**What is expected**
The expected output is every entry, copied exactly.

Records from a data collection
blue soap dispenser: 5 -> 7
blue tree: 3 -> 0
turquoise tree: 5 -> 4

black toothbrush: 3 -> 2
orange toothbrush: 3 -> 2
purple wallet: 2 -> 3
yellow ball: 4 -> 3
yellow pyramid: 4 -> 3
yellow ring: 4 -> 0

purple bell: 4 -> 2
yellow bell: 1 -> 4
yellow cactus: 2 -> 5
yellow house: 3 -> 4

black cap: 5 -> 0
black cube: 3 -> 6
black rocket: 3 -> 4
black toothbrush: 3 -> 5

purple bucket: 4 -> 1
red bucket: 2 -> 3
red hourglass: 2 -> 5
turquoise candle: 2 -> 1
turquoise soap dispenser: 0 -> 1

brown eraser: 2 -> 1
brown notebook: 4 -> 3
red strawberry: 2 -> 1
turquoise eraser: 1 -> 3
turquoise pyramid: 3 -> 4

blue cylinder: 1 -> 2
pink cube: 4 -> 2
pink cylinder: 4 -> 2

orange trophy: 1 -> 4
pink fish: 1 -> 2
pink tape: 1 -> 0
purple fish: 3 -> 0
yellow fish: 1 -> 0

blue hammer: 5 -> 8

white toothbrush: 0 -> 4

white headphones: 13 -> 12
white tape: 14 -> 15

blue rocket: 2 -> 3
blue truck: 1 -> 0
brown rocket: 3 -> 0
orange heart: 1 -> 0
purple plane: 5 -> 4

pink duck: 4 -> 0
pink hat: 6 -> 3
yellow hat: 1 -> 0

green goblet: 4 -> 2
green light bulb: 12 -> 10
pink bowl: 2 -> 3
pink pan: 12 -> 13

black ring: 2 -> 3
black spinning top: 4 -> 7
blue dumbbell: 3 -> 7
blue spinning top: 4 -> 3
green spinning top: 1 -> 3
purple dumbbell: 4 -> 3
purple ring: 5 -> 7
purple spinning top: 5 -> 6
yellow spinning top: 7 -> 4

**Solution to this problem**
blue soap dispenser: 5 -> 7
blue tree: 3 -> 0
turquoise tree: 5 -> 4

black toothbrush: 3 -> 2
orange toothbrush: 3 -> 2
purple wallet: 2 -> 3
yellow ball: 4 -> 3
yellow pyramid: 4 -> 3
yellow ring: 4 -> 0

purple bell: 4 -> 2
yellow bell: 1 -> 4
yellow cactus: 2 -> 5
yellow house: 3 -> 4

black cap: 5 -> 0
black cube: 3 -> 6
black rocket: 3 -> 4
black toothbrush: 3 -> 5

purple bucket: 4 -> 1
red bucket: 2 -> 3
red hourglass: 2 -> 5
turquoise candle: 2 -> 1
turquoise soap dispenser: 0 -> 1

brown eraser: 2 -> 1
brown notebook: 4 -> 3
red strawberry: 2 -> 1
turquoise eraser: 1 -> 3
turquoise pyramid: 3 -> 4

blue cylinder: 1 -> 2
pink cube: 4 -> 2
pink cylinder: 4 -> 2

orange trophy: 1 -> 4
pink fish: 1 -> 2
pink tape: 1 -> 0
purple fish: 3 -> 0
yellow fish: 1 -> 0

blue hammer: 5 -> 8

white toothbrush: 0 -> 4

white headphones: 13 -> 12
white tape: 14 -> 15

blue rocket: 2 -> 3
blue truck: 1 -> 0
brown rocket: 3 -> 0
orange heart: 1 -> 0
purple plane: 5 -> 4

pink duck: 4 -> 0
pink hat: 6 -> 3
yellow hat: 1 -> 0

green goblet: 4 -> 2
green light bulb: 12 -> 10
pink bowl: 2 -> 3
pink pan: 12 -> 13

black ring: 2 -> 3
black spinning top: 4 -> 7
blue dumbbell: 3 -> 7
blue spinning top: 4 -> 3
green spinning top: 1 -> 3
purple dumbbell: 4 -> 3
purple ring: 5 -> 7
purple spinning top: 5 -> 6
yellow spinning top: 7 -> 4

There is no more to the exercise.